**Exercise**
Repeat the data word for word and skip the pictures.
### Data segment ###
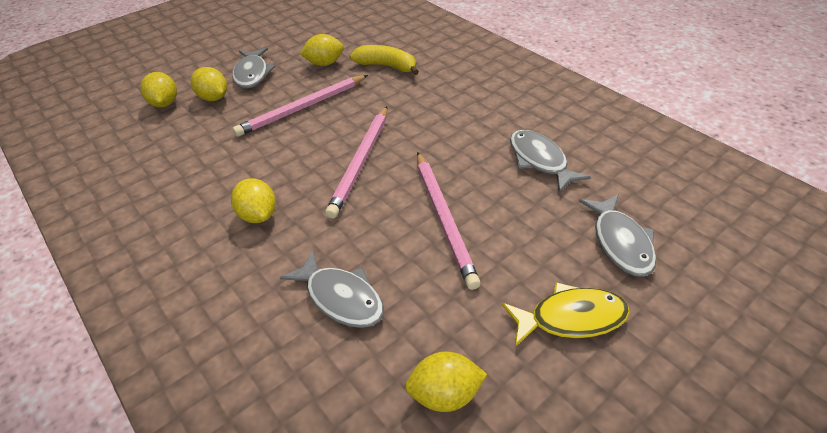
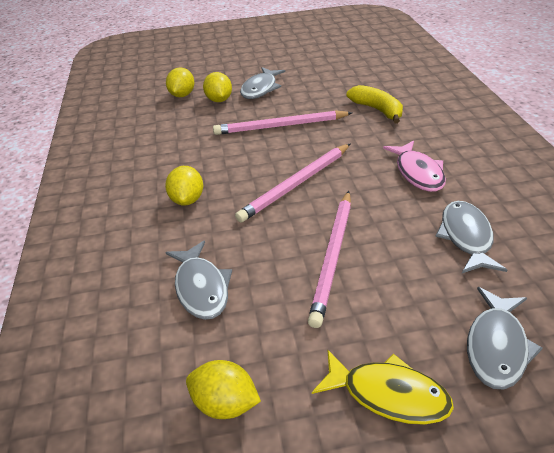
camera: 30 degrees right, 5 degrees down
yellow lemon [300,34,344,66] -> none
none -> pink fish [383,141,446,192]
###
**Output of the task**
camera: 30 degrees right, 5 degrees down
yellow lemon [300,34,344,66] -> none
none -> pink fish [383,141,446,192]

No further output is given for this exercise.